## [WHAT TO WORK ON]
The entries below need to be transcribed exactly, without their images.

## [MATERIALS PROVIDED]
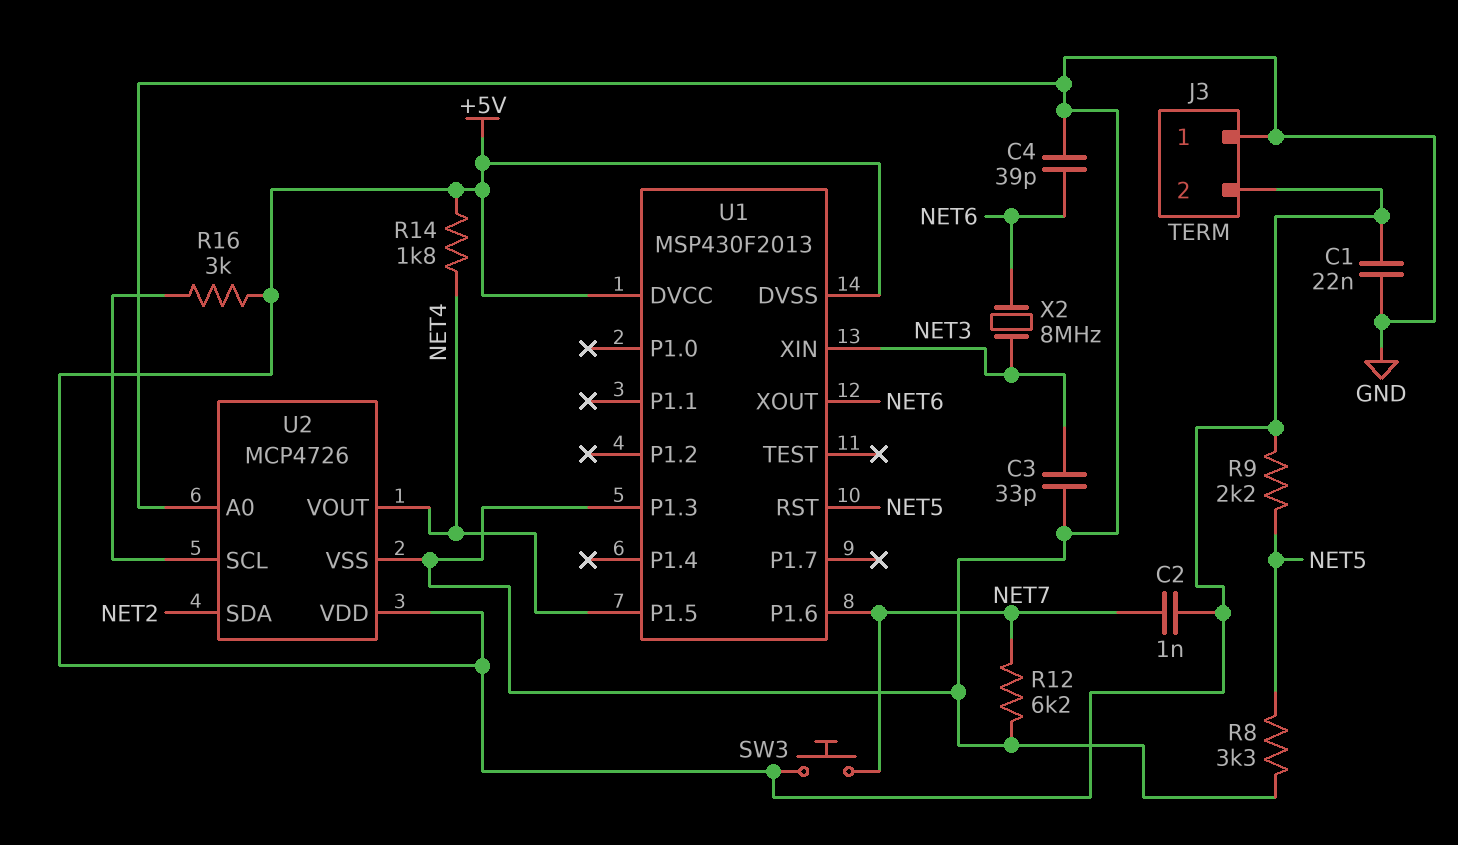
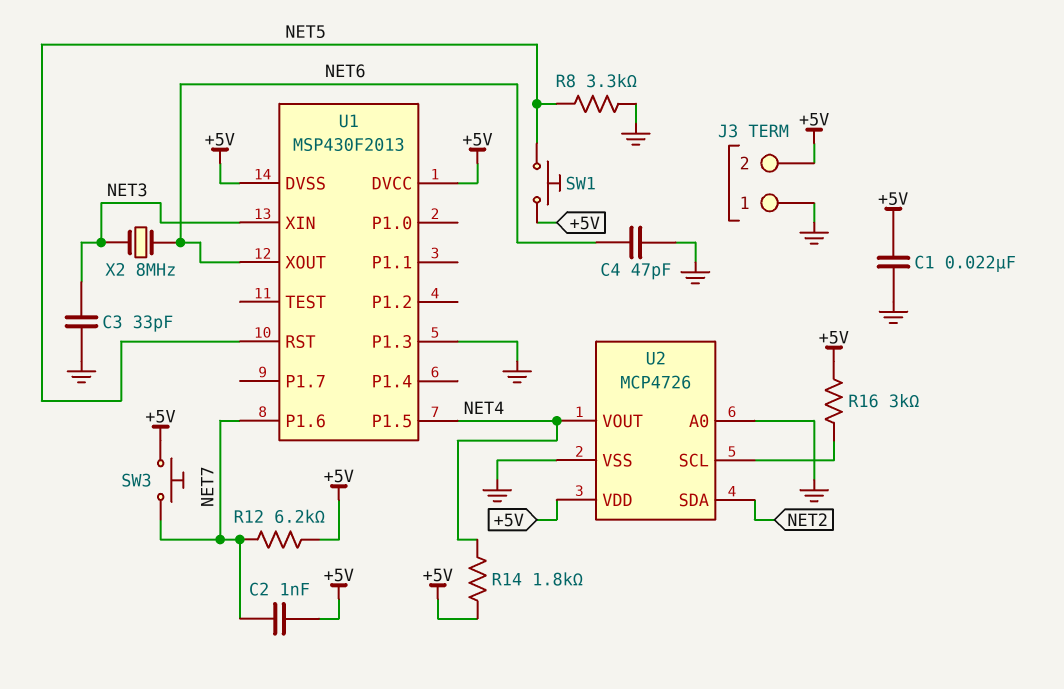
C4: 39pF (GND, NET6) -> 47pF (GND, NET6)
R9: 2.2k (+5V, NET5) -> none
R12: 6.2k (GND, NET7) -> 6.2k (+5V, NET7)
SW1: none -> button (+5V, NET5)

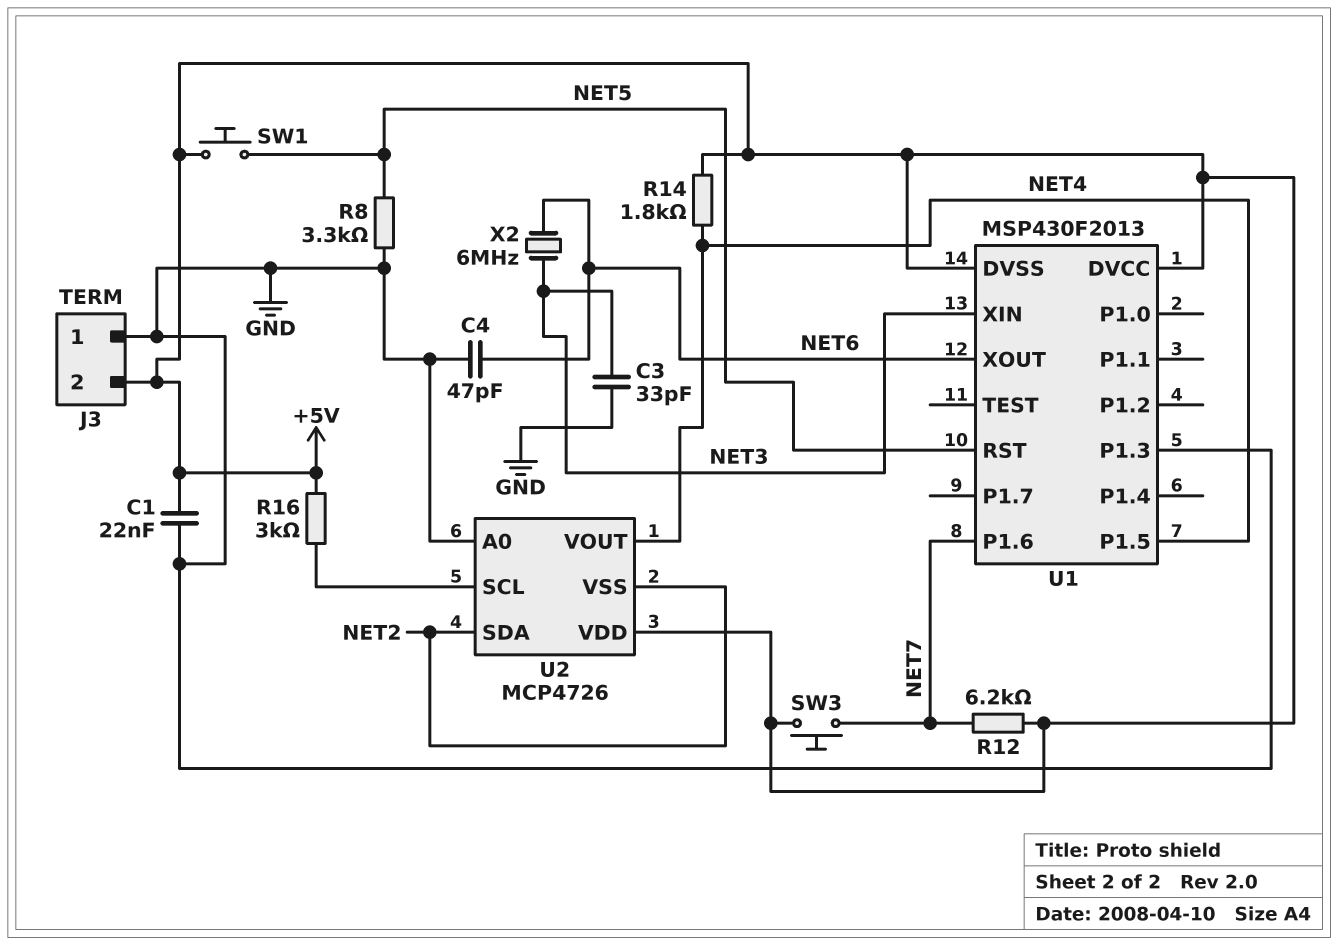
C2: 1nF (+5V, NET7) -> none
U2 pin VSS: GND -> NET2
X2: 8MHz (NET3, NET6) -> 6MHz (NET3, NET6)

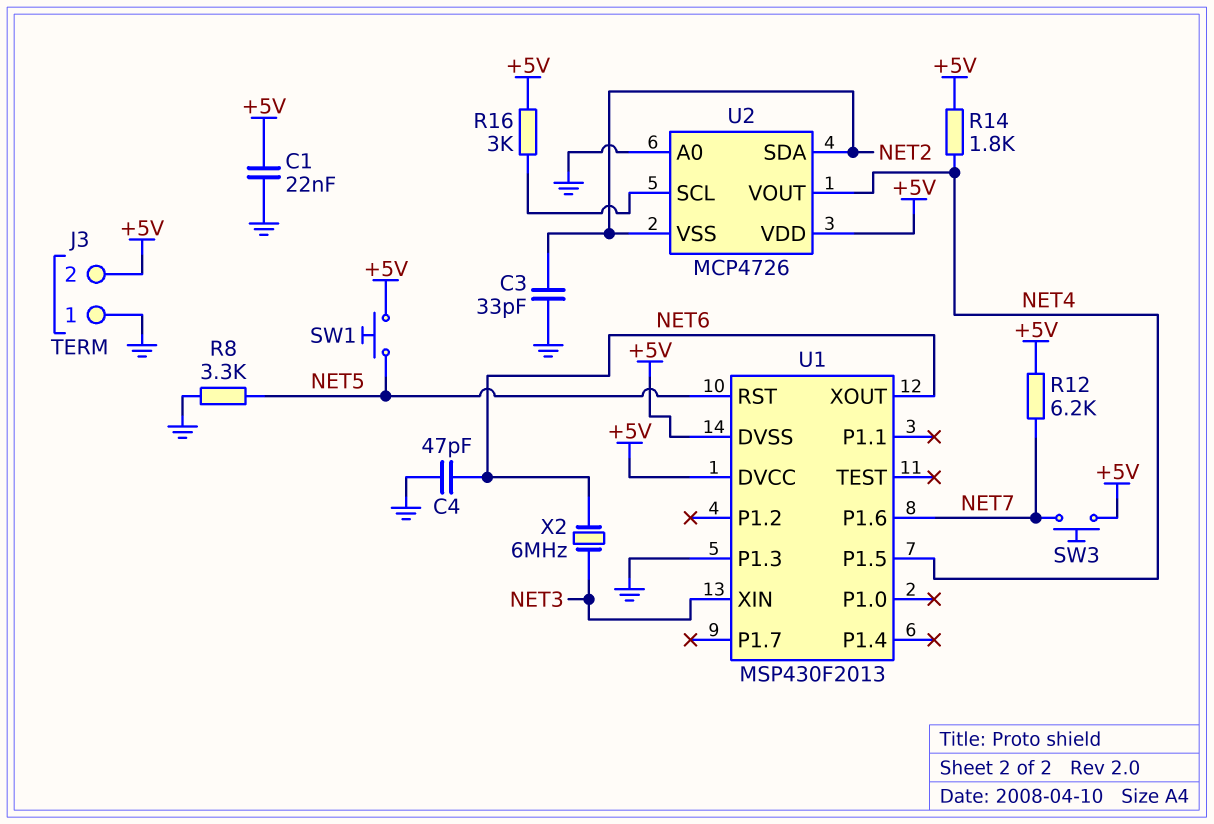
C3: 33pF (GND, NET3) -> 33pF (GND, NET2)

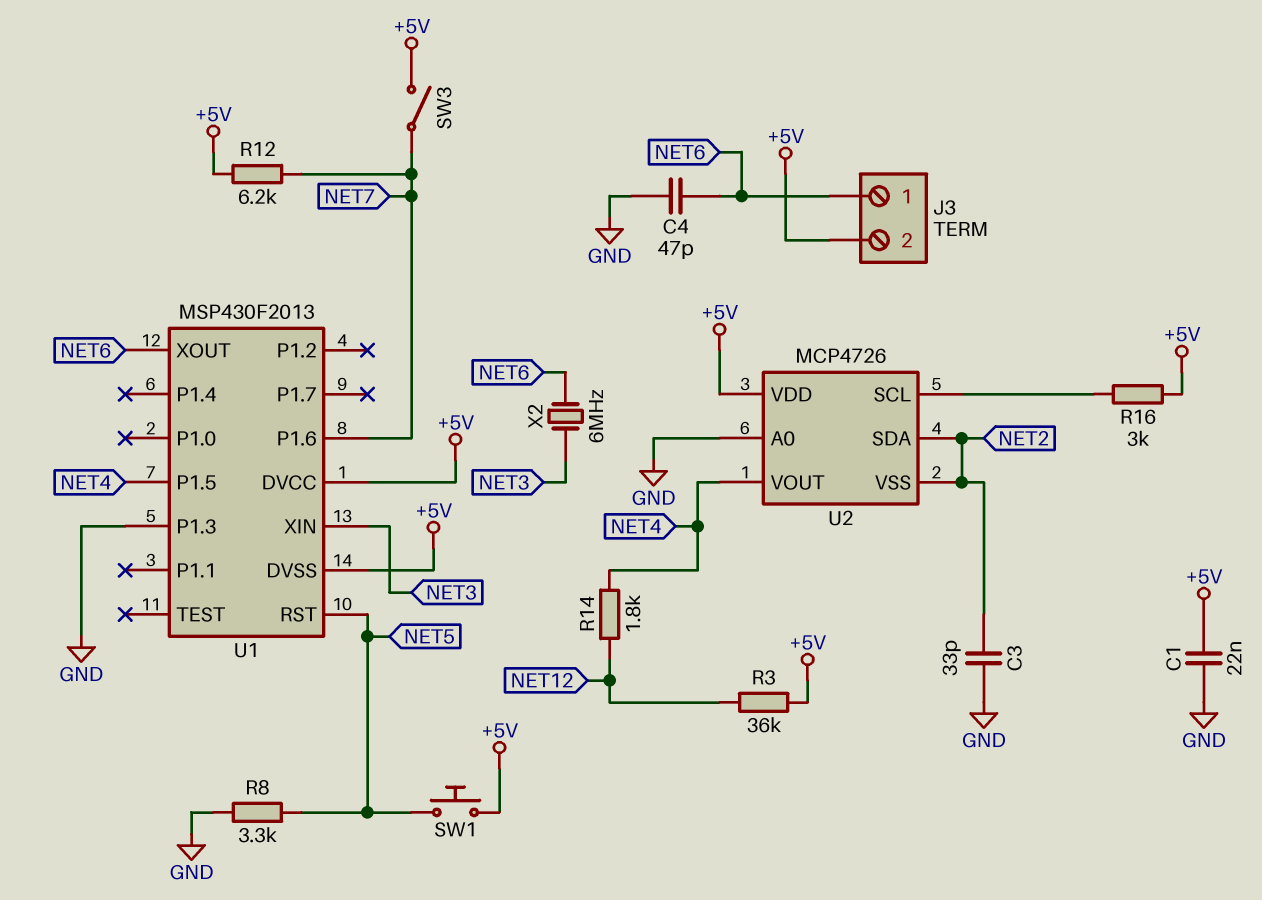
J3 pin 1: GND -> NET6
R3: none -> 36k (+5V, NET12)
R14: 1.8k (+5V, NET4) -> 1.8k (NET4, NET12)
SW3: button (+5V, NET7) -> switch (+5V, NET7)

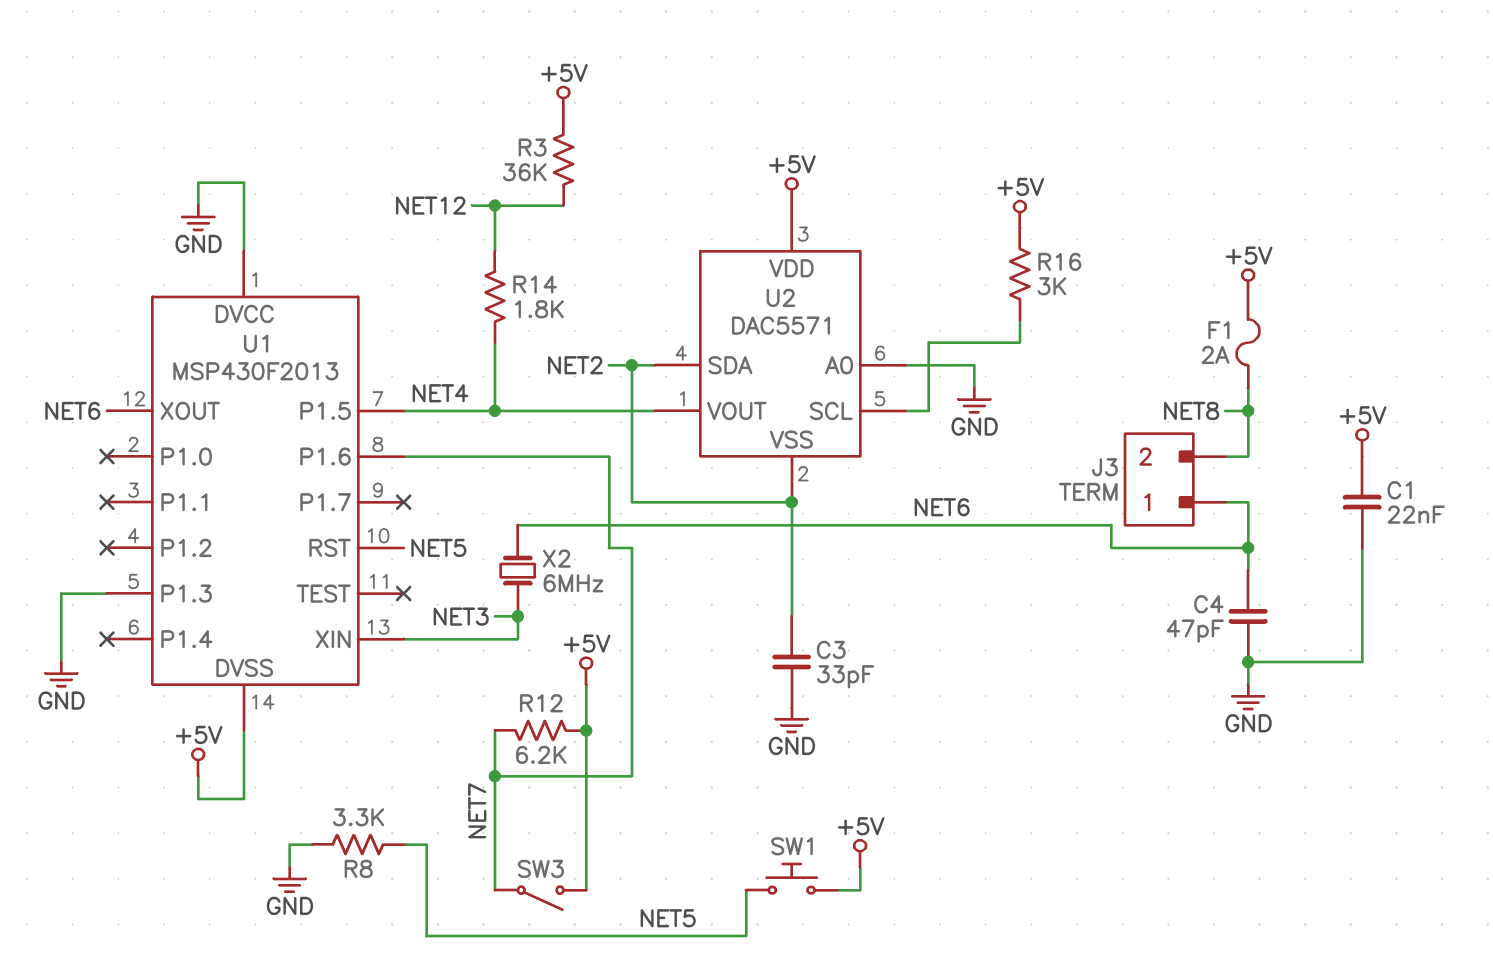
F1: none -> 2A (+5V, NET8)
J3 pin 2: +5V -> NET8
U1 pin DVCC: +5V -> GND
U2: MCP4726 -> DAC5571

## [OUTPUT BELOW]
C4: 39pF (GND, NET6) -> 47pF (GND, NET6)
R9: 2.2k (+5V, NET5) -> none
R12: 6.2k (GND, NET7) -> 6.2k (+5V, NET7)
SW1: none -> button (+5V, NET5)

C2: 1nF (+5V, NET7) -> none
U2 pin VSS: GND -> NET2
X2: 8MHz (NET3, NET6) -> 6MHz (NET3, NET6)

C3: 33pF (GND, NET3) -> 33pF (GND, NET2)

J3 pin 1: GND -> NET6
R3: none -> 36k (+5V, NET12)
R14: 1.8k (+5V, NET4) -> 1.8k (NET4, NET12)
SW3: button (+5V, NET7) -> switch (+5V, NET7)

F1: none -> 2A (+5V, NET8)
J3 pin 2: +5V -> NET8
U1 pin DVCC: +5V -> GND
U2: MCP4726 -> DAC5571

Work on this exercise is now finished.